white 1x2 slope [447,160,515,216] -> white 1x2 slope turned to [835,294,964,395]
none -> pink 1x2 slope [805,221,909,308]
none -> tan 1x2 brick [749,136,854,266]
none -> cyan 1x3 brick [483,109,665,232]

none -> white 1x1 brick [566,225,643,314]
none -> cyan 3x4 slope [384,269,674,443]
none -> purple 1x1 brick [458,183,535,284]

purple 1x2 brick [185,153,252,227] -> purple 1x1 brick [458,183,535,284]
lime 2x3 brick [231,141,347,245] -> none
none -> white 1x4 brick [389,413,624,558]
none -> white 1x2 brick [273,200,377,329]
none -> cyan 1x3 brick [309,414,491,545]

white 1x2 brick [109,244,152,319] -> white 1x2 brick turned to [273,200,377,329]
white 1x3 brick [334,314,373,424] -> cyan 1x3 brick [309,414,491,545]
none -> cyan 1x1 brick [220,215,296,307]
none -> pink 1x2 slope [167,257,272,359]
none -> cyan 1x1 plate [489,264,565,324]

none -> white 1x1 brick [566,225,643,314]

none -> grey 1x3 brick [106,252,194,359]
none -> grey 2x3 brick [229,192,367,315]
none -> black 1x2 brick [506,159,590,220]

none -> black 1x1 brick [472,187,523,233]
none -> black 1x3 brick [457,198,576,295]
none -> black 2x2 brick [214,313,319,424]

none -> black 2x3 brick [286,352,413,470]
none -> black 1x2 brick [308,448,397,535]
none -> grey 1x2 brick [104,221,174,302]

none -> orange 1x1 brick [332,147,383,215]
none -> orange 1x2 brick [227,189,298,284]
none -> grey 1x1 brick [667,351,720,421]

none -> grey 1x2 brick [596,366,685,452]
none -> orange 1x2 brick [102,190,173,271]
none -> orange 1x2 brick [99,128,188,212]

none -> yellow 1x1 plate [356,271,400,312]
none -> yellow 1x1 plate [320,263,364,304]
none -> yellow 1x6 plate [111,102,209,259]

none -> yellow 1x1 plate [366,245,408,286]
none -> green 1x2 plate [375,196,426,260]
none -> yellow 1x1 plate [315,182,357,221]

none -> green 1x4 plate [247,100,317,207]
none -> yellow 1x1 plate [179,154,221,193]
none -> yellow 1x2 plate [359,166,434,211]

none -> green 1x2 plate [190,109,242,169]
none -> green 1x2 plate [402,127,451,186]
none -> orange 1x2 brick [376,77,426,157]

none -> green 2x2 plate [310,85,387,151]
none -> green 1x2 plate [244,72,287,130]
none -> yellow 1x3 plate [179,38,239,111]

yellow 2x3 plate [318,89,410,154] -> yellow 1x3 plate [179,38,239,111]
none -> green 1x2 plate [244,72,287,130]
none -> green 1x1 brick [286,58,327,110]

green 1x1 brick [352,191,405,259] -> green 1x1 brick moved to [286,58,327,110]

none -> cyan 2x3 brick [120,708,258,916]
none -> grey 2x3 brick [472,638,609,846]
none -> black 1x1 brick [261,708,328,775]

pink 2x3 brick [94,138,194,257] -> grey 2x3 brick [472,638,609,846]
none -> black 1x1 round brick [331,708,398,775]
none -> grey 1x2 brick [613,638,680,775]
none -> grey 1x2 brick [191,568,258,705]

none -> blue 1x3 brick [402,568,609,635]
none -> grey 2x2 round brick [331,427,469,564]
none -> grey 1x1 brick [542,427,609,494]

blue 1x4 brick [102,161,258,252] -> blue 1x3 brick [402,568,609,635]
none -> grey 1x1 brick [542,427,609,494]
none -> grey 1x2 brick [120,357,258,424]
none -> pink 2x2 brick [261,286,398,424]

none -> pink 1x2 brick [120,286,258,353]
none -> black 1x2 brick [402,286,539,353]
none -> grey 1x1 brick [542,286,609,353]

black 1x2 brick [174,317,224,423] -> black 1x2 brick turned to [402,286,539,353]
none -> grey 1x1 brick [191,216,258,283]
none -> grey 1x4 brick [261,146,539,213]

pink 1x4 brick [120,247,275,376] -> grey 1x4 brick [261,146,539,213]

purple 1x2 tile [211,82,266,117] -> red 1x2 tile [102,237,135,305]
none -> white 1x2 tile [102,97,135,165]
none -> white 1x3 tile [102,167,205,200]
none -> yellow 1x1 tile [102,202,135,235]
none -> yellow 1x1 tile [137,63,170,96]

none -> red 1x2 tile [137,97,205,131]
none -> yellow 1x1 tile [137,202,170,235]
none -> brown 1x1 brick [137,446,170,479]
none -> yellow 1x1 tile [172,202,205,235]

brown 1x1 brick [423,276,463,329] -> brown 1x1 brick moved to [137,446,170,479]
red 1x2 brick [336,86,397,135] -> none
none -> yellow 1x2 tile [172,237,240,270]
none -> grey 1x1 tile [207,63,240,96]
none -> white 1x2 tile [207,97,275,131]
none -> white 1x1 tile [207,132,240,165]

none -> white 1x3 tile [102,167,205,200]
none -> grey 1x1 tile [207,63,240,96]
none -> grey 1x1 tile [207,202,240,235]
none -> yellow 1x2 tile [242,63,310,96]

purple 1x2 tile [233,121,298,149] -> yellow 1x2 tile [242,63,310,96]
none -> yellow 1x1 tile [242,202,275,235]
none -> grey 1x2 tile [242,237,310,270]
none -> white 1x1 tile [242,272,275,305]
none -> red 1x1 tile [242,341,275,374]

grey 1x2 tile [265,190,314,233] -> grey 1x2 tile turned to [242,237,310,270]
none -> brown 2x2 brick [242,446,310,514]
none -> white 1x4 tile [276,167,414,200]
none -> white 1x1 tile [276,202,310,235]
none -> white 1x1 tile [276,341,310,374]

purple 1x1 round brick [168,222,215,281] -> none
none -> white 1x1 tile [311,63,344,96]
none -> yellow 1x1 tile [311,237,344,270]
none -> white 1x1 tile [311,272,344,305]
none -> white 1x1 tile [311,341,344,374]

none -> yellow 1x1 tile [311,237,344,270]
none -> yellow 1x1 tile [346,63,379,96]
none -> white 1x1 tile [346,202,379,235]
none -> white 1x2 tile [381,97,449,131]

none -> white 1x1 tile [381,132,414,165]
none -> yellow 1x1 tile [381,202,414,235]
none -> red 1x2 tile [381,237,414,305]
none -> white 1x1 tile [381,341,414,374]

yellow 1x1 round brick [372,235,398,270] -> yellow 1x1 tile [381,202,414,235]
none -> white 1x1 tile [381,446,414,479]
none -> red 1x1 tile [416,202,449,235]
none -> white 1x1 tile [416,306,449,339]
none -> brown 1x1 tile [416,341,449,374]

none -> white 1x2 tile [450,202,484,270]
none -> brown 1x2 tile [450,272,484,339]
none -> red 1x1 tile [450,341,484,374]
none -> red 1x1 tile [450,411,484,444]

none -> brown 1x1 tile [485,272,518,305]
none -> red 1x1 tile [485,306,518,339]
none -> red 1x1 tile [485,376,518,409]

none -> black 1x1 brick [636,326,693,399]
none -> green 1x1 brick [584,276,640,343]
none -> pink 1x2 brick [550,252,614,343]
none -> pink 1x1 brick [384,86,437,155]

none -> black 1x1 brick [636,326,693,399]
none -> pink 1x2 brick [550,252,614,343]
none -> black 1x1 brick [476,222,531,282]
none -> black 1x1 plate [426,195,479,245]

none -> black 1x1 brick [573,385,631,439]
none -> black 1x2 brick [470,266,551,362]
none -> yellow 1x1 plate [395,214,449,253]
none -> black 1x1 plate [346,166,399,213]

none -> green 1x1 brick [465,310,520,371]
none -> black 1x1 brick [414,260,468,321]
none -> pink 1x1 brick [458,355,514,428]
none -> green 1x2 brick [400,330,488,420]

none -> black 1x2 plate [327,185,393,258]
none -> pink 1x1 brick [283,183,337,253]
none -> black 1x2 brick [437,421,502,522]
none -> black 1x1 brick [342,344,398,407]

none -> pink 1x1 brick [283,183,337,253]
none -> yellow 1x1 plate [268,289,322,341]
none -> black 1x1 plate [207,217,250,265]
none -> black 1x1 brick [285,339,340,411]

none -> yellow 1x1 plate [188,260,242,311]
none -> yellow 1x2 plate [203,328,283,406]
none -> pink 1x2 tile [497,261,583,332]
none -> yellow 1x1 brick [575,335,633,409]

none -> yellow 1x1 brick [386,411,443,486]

****************************************

**Your objective:** Please, starting with the first line of the material above, write out each line exactly and finish on the line that includes "none -> cyan 1x1 plate [489,264,565,324]".

**Answer:**
white 1x2 slope [447,160,515,216] -> white 1x2 slope turned to [835,294,964,395]
none -> pink 1x2 slope [805,221,909,308]
none -> tan 1x2 brick [749,136,854,266]
none -> cyan 1x3 brick [483,109,665,232]

none -> white 1x1 brick [566,225,643,314]
none -> cyan 3x4 slope [384,269,674,443]
none -> purple 1x1 brick [458,183,535,284]

purple 1x2 brick [185,153,252,227] -> purple 1x1 brick [458,183,535,284]
lime 2x3 brick [231,141,347,245] -> none
none -> white 1x4 brick [389,413,624,558]
none -> white 1x2 brick [273,200,377,329]
none -> cyan 1x3 brick [309,414,491,545]

white 1x2 brick [109,244,152,319] -> white 1x2 brick turned to [273,200,377,329]
white 1x3 brick [334,314,373,424] -> cyan 1x3 brick [309,414,491,545]
none -> cyan 1x1 brick [220,215,296,307]
none -> pink 1x2 slope [167,257,272,359]
none -> cyan 1x1 plate [489,264,565,324]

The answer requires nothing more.